| TRY IT |
Starting from the line containing "op=colour; was=black light", write out the rest of the entries exactly, through the final line, including nothing else.

| SUPPLIED RECORDS |

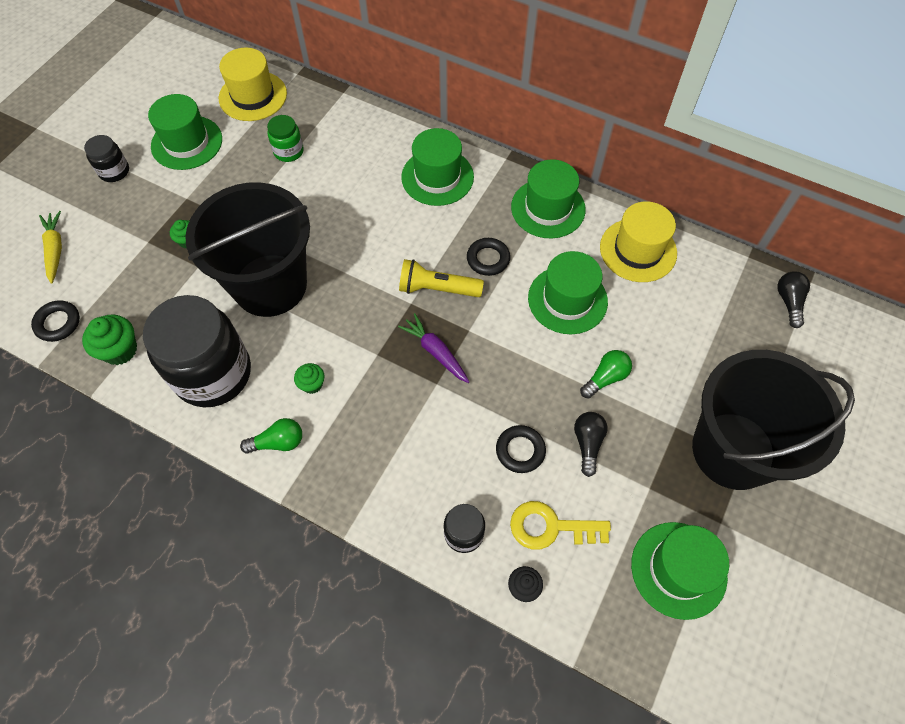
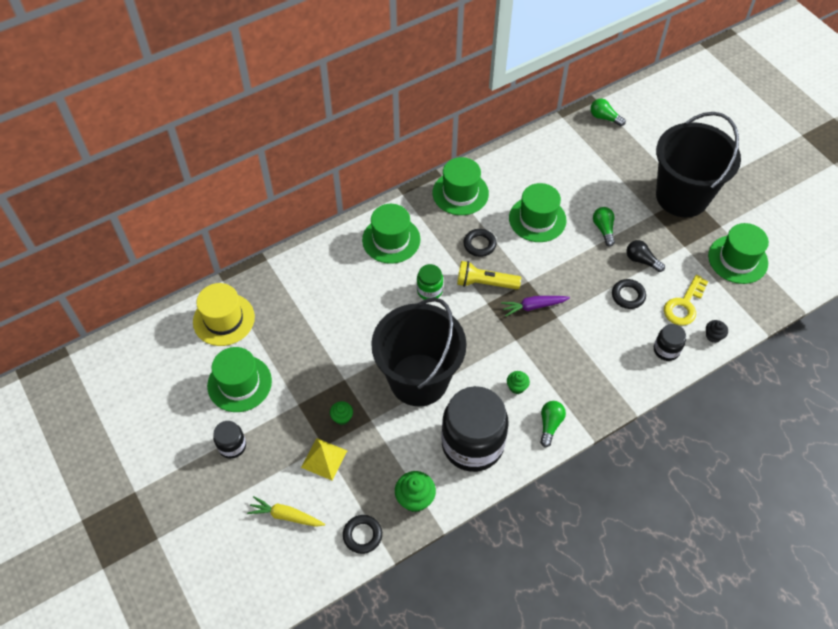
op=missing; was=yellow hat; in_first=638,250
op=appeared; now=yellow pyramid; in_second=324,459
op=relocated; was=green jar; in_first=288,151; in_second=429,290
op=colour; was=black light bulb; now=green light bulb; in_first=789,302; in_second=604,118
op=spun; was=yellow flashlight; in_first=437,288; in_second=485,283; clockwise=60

| RESULT BELOW |
op=colour; was=black light bulb; now=green light bulb; in_first=789,302; in_second=604,118
op=spun; was=yellow flashlight; in_first=437,288; in_second=485,283; clockwise=60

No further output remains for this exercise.